Activity ▸
Omit the pictures while printing every entry below exactly as given.

Remote sensing detection data
== Segment start ==

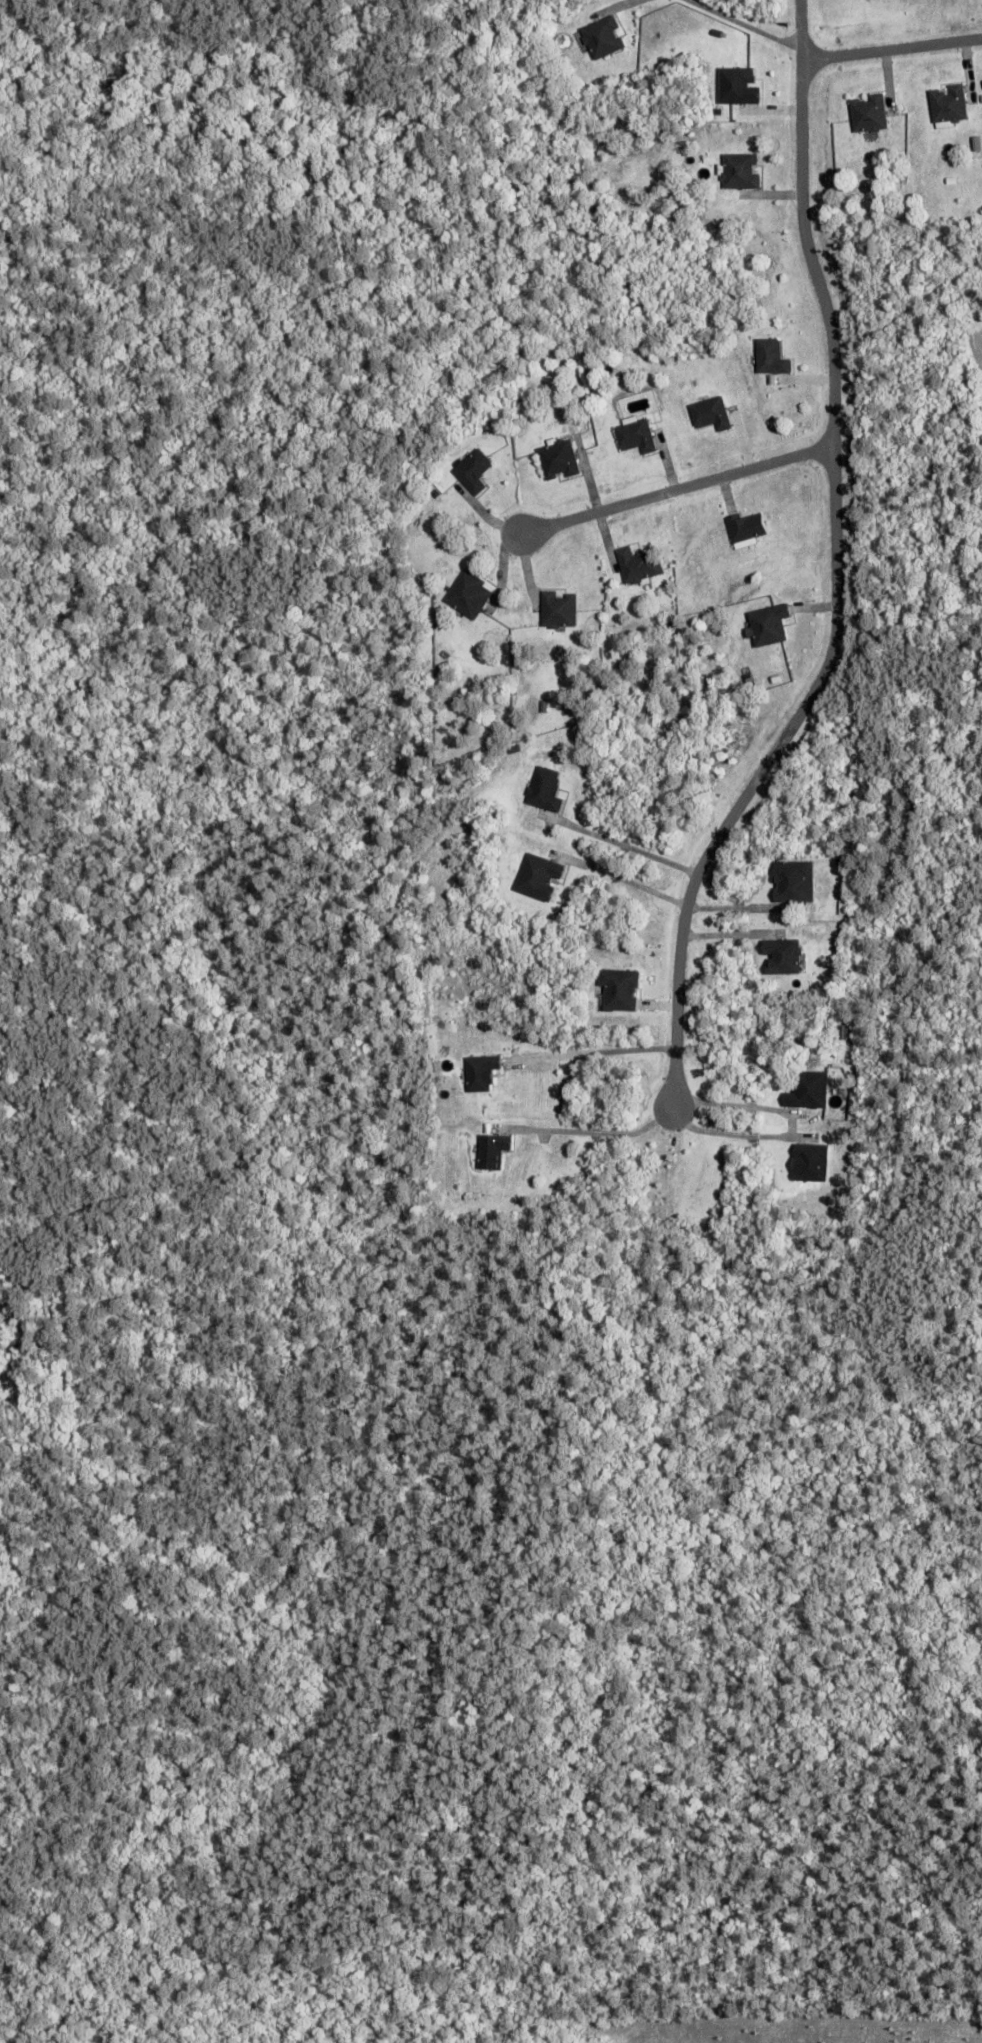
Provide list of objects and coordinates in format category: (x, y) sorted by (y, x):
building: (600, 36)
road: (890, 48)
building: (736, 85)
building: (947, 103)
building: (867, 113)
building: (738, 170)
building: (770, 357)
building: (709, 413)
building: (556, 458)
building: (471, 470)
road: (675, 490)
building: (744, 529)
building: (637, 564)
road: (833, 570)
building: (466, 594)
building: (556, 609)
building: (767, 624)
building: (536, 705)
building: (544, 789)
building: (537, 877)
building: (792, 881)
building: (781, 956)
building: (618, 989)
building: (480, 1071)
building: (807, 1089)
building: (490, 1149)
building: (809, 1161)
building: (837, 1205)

== Segment end ==

Exercise response ▸
Provide list of objects and coordinates in format category: (x, y) sorted by (y, x):
building: (600, 36)
road: (890, 48)
building: (736, 85)
building: (947, 103)
building: (867, 113)
building: (738, 170)
building: (770, 357)
building: (709, 413)
building: (556, 458)
building: (471, 470)
road: (675, 490)
building: (744, 529)
building: (637, 564)
road: (833, 570)
building: (466, 594)
building: (556, 609)
building: (767, 624)
building: (536, 705)
building: (544, 789)
building: (537, 877)
building: (792, 881)
building: (781, 956)
building: (618, 989)
building: (480, 1071)
building: (807, 1089)
building: (490, 1149)
building: (809, 1161)
building: (837, 1205)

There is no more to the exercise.